Action item: Exactly repeat all the records below, omitting the images they hold.

____________________

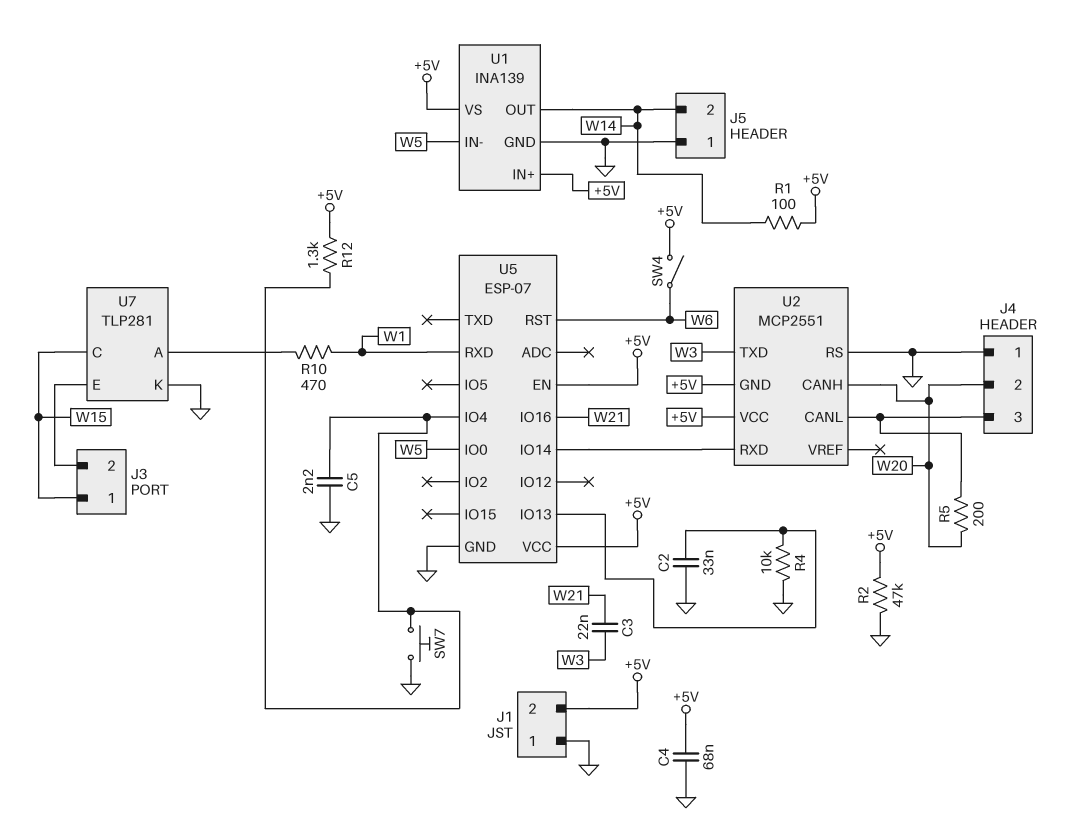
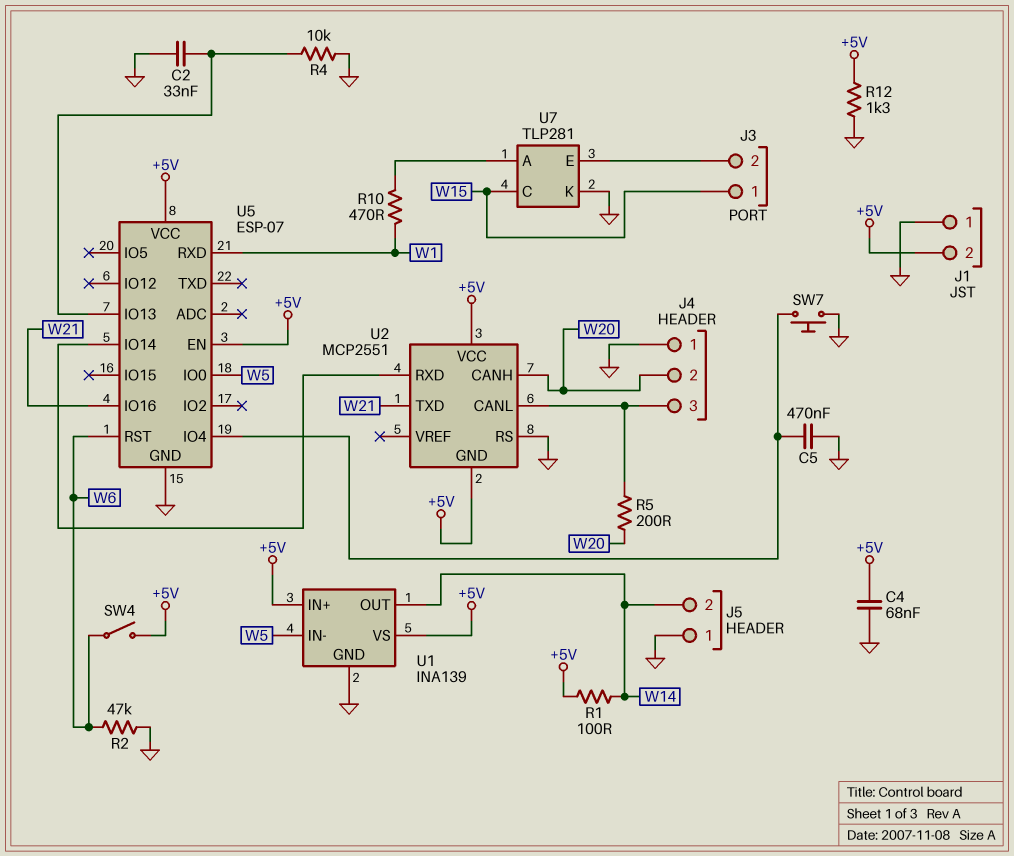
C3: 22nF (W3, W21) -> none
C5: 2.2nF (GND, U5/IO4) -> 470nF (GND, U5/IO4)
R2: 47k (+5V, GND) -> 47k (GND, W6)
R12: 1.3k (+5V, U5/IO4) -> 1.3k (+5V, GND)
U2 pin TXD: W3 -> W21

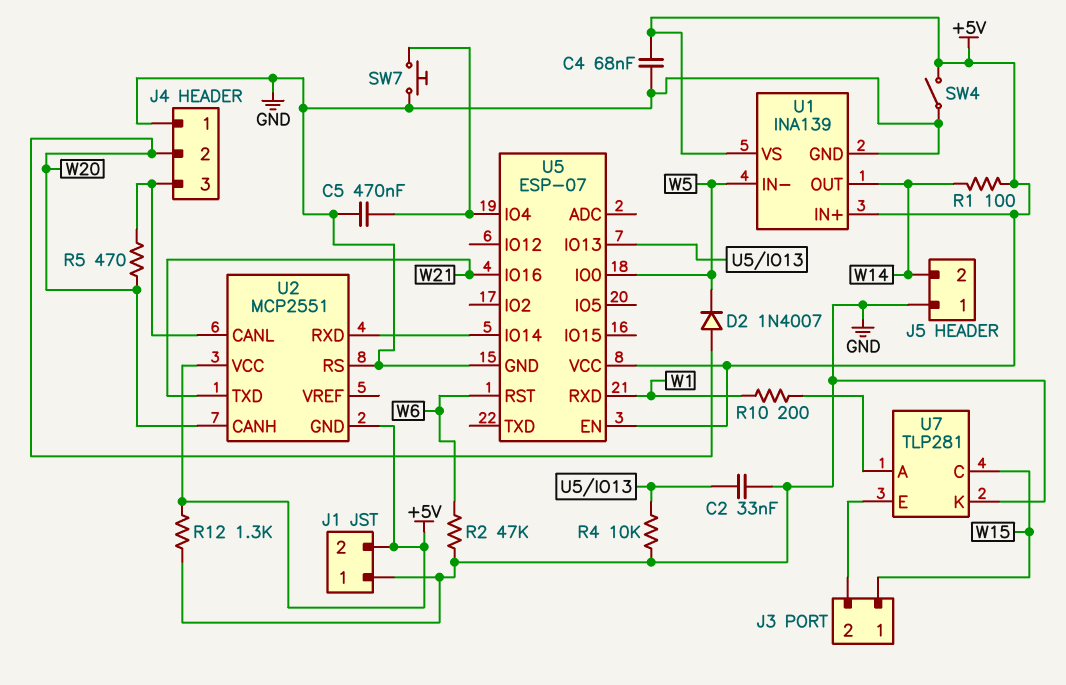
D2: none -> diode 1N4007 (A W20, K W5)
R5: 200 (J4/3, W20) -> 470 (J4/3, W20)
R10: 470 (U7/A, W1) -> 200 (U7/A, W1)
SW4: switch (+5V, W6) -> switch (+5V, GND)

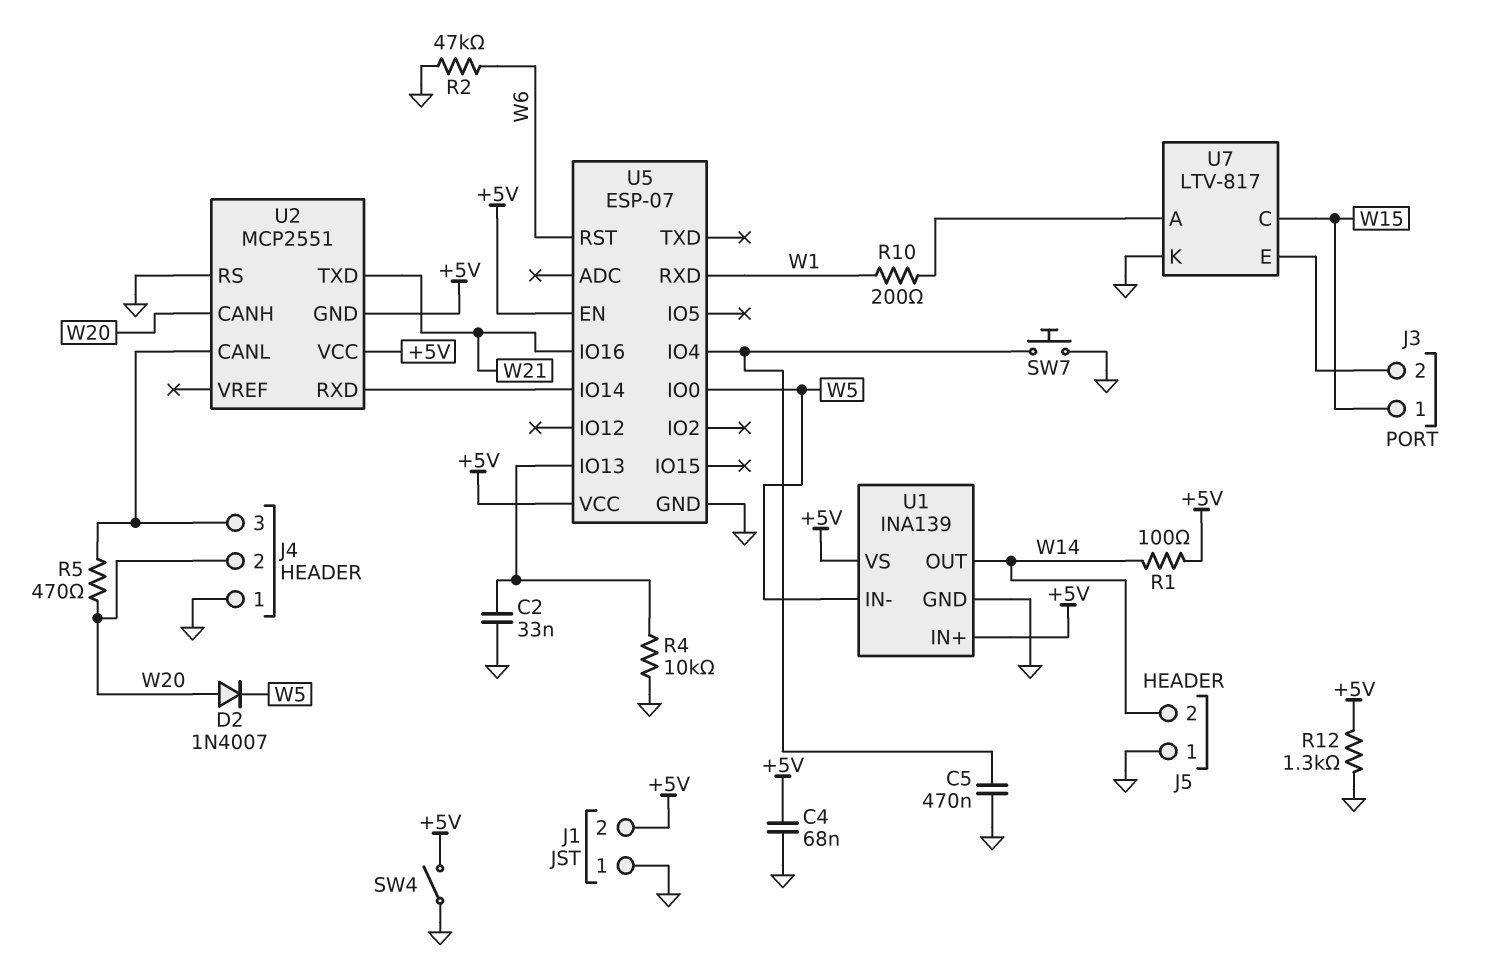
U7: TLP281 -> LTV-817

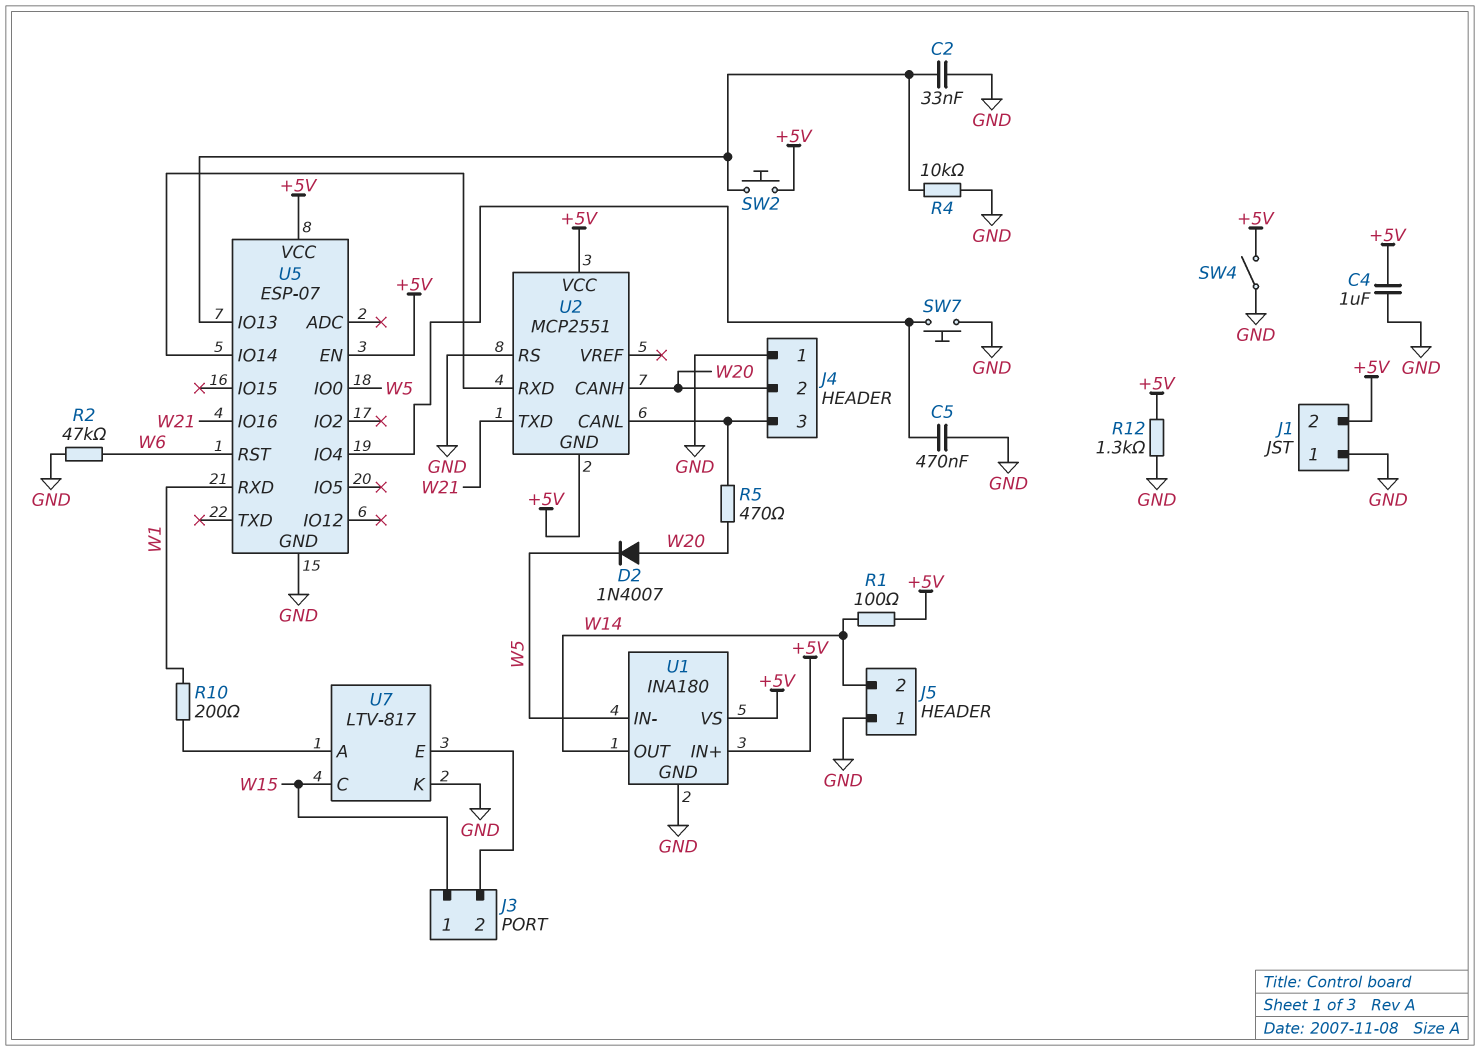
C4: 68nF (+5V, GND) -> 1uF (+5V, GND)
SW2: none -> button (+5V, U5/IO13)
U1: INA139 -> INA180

____________________

Task response:
C3: 22nF (W3, W21) -> none
C5: 2.2nF (GND, U5/IO4) -> 470nF (GND, U5/IO4)
R2: 47k (+5V, GND) -> 47k (GND, W6)
R12: 1.3k (+5V, U5/IO4) -> 1.3k (+5V, GND)
U2 pin TXD: W3 -> W21

D2: none -> diode 1N4007 (A W20, K W5)
R5: 200 (J4/3, W20) -> 470 (J4/3, W20)
R10: 470 (U7/A, W1) -> 200 (U7/A, W1)
SW4: switch (+5V, W6) -> switch (+5V, GND)

U7: TLP281 -> LTV-817

C4: 68nF (+5V, GND) -> 1uF (+5V, GND)
SW2: none -> button (+5V, U5/IO13)
U1: INA139 -> INA180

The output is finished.